## EXERCISE AIM
Look below for the line containing "(343, 408) = (109, 434): pink cone -> none"; from there through the line containing "(446, 292) = (482, 410): pink fork -> none", both lines included, please set down each line exactly and nothing else.
[RECORDS FOR THE TASK Boundary: Start]
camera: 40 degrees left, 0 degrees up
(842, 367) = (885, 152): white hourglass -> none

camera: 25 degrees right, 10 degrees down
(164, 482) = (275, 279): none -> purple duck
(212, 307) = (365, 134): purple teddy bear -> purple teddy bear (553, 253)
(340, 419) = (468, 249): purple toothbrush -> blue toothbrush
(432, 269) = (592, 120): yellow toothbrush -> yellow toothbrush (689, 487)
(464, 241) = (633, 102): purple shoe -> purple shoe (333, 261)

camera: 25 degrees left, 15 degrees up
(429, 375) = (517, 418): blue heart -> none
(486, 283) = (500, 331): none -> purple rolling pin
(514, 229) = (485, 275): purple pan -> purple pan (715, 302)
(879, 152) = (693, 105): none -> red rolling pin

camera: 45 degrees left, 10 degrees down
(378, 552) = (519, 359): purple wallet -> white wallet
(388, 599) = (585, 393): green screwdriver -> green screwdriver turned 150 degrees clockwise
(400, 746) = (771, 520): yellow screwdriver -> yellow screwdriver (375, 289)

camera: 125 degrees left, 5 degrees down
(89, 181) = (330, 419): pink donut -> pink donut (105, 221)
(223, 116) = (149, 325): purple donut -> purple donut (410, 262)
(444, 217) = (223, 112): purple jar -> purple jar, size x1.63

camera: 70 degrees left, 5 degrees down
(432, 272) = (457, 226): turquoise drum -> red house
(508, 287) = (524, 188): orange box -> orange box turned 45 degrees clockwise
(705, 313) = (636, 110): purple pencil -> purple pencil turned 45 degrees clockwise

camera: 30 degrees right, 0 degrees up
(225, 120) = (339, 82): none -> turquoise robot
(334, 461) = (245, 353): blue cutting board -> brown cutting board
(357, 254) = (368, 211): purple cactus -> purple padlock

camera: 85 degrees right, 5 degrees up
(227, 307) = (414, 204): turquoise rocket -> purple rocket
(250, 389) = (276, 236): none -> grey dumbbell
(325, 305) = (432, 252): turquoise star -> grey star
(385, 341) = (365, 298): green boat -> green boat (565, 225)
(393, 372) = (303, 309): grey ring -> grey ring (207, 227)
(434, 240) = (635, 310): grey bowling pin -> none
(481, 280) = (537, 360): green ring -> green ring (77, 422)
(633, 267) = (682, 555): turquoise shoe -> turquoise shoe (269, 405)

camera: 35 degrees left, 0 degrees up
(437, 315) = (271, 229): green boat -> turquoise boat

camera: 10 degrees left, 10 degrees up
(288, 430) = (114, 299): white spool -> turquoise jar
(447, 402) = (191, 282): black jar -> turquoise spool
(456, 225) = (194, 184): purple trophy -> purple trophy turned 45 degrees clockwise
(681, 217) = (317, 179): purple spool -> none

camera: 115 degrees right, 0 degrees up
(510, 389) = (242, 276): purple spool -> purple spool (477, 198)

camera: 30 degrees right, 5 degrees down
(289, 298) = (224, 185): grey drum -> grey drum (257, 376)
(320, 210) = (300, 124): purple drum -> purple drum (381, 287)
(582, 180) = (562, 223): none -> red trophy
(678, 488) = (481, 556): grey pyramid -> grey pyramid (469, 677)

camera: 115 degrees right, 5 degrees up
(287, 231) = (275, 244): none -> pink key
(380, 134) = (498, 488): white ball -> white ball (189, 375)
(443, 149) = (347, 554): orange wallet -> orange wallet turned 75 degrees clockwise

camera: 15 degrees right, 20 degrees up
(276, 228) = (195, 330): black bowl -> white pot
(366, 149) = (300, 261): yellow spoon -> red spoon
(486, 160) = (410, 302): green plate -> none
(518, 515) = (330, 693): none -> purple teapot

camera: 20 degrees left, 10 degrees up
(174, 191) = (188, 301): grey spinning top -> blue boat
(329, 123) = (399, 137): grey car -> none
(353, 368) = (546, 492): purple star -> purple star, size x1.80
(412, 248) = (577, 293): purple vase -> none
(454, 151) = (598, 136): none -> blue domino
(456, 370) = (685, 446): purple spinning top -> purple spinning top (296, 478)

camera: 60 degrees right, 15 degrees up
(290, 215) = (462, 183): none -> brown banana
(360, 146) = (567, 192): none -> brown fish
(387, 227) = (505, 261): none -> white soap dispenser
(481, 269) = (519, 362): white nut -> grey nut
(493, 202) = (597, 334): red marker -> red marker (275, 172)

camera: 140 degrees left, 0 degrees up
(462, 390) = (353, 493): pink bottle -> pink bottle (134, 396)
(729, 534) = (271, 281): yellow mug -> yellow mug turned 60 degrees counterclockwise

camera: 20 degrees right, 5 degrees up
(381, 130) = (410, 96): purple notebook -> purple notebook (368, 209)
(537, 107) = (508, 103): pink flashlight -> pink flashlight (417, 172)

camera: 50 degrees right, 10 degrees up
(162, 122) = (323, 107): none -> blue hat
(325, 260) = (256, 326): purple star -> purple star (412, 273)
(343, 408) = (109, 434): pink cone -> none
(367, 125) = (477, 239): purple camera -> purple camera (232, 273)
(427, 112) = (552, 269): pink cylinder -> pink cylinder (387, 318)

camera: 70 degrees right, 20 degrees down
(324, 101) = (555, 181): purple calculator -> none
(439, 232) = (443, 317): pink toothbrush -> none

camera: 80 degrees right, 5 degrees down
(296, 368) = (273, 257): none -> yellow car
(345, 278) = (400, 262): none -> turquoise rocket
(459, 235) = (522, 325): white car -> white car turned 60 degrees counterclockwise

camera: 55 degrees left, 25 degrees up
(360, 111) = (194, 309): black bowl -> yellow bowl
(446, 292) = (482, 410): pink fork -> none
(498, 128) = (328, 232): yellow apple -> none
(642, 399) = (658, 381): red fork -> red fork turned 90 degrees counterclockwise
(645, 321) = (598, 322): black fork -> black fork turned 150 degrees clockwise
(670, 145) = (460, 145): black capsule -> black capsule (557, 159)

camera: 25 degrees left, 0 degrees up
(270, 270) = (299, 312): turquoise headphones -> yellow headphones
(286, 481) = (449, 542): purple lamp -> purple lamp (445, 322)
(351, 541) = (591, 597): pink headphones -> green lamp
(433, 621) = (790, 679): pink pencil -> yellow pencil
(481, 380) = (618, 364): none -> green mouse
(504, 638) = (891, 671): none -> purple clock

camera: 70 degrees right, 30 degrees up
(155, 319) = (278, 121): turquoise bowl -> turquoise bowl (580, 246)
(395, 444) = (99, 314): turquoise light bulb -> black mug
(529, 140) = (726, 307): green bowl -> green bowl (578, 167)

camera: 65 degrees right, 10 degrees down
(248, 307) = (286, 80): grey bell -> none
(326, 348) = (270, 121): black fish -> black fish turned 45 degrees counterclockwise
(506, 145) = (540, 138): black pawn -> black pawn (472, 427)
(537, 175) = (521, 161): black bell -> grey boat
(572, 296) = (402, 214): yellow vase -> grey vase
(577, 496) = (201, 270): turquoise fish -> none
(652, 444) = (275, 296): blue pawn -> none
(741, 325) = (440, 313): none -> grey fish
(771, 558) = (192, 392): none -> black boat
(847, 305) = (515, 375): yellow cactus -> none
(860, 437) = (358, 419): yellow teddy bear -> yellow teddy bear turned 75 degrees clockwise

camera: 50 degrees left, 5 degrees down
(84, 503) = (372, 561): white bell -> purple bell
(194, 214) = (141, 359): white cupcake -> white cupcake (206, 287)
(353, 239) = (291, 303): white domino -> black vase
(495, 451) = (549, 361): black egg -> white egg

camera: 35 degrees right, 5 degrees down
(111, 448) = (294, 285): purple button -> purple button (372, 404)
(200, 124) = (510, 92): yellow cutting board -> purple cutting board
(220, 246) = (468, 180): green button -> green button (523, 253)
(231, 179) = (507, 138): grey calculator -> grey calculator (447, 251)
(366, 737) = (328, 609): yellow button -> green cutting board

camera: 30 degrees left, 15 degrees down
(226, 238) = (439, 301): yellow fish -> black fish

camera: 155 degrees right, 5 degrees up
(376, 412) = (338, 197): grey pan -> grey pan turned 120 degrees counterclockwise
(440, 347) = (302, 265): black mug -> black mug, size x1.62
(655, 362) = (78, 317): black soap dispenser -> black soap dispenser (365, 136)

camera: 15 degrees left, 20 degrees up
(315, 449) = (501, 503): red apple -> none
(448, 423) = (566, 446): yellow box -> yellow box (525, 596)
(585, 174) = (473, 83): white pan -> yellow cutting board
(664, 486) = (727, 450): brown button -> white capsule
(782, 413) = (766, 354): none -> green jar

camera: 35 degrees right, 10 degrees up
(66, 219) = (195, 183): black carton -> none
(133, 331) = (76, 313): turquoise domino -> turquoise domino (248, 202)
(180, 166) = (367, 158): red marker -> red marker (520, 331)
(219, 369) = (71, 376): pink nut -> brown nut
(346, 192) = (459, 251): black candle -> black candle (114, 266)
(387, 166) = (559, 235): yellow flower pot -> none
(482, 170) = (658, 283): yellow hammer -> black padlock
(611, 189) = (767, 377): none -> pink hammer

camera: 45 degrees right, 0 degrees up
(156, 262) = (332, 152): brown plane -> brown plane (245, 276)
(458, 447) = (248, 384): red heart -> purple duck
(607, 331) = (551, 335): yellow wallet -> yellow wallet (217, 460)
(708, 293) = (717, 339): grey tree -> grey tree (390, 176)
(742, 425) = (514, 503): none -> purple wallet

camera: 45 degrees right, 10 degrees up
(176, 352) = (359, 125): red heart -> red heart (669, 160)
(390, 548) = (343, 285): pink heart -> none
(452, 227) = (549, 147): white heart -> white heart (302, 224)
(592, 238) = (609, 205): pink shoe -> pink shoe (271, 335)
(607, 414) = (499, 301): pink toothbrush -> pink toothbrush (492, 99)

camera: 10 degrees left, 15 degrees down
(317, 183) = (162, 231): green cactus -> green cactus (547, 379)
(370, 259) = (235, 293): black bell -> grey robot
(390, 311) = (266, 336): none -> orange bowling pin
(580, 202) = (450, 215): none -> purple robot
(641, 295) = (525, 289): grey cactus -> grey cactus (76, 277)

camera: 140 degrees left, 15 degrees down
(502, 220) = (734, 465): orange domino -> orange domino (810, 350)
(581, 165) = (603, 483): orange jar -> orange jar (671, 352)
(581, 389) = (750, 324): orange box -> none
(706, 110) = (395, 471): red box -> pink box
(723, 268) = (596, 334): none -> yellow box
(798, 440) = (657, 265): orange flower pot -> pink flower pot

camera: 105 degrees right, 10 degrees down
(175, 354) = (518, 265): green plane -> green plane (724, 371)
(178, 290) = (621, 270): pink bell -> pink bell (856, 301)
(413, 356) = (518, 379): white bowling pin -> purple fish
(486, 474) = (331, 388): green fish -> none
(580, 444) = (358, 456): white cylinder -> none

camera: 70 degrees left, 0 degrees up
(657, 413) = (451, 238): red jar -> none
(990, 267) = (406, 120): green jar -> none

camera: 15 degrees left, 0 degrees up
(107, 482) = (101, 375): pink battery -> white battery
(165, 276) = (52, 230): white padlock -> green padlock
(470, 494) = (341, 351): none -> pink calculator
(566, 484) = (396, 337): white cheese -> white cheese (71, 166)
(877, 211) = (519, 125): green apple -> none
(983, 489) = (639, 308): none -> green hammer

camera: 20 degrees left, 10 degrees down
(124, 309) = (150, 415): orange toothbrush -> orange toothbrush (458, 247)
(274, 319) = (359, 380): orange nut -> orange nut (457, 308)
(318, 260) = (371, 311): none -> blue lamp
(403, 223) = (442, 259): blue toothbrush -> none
[RECORDS FOR THE TASK Boundary: End]
## PROBLEM SOLUTION
(343, 408) = (109, 434): pink cone -> none
(367, 125) = (477, 239): purple camera -> purple camera (232, 273)
(427, 112) = (552, 269): pink cylinder -> pink cylinder (387, 318)

camera: 70 degrees right, 20 degrees down
(324, 101) = (555, 181): purple calculator -> none
(439, 232) = (443, 317): pink toothbrush -> none

camera: 80 degrees right, 5 degrees down
(296, 368) = (273, 257): none -> yellow car
(345, 278) = (400, 262): none -> turquoise rocket
(459, 235) = (522, 325): white car -> white car turned 60 degrees counterclockwise

camera: 55 degrees left, 25 degrees up
(360, 111) = (194, 309): black bowl -> yellow bowl
(446, 292) = (482, 410): pink fork -> none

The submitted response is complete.